- _What you are asked to do_: After locating the line with "purple screwdriver: 3 -> 6" in the records below, print it and every line after it exactly.

- _Data for processing_:
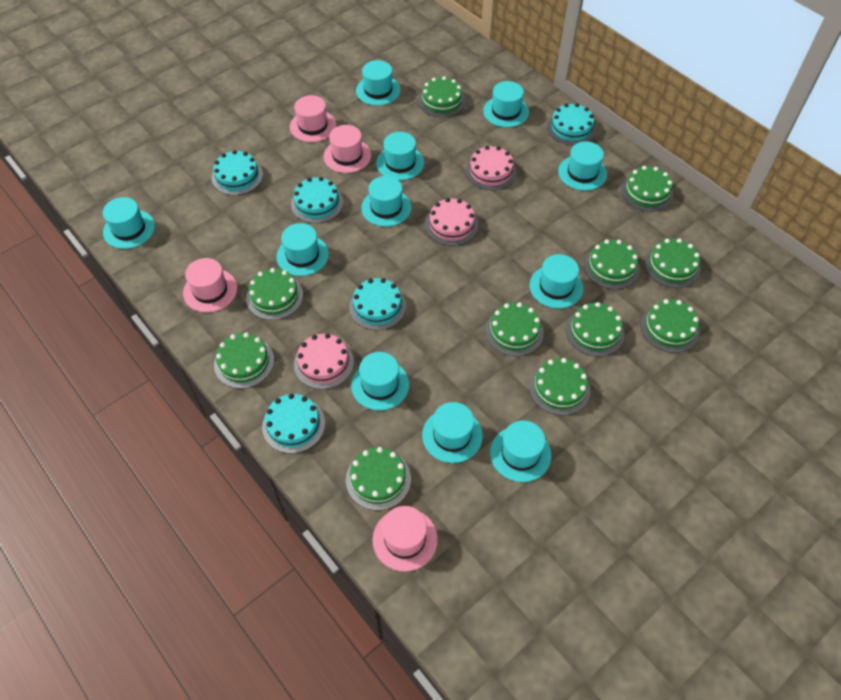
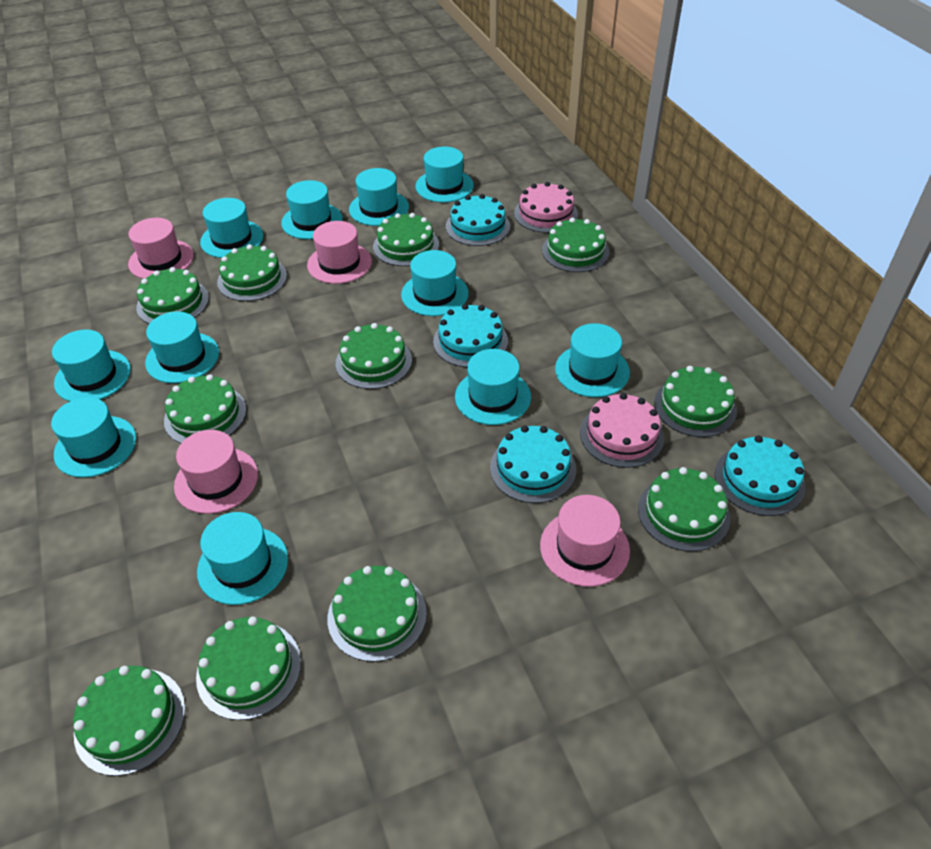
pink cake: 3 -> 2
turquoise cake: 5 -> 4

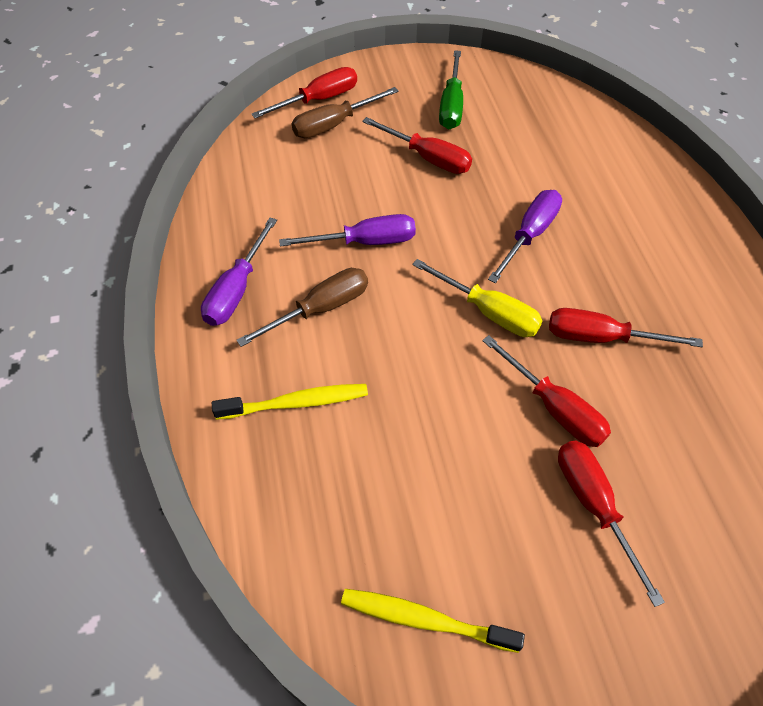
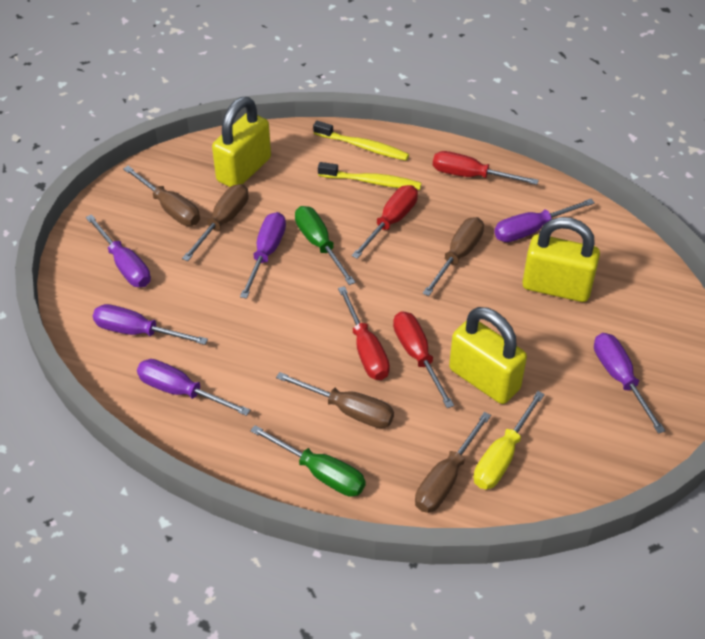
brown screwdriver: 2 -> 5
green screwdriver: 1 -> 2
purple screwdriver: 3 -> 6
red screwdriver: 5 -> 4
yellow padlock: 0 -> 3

- _Answer below_:
purple screwdriver: 3 -> 6
red screwdriver: 5 -> 4
yellow padlock: 0 -> 3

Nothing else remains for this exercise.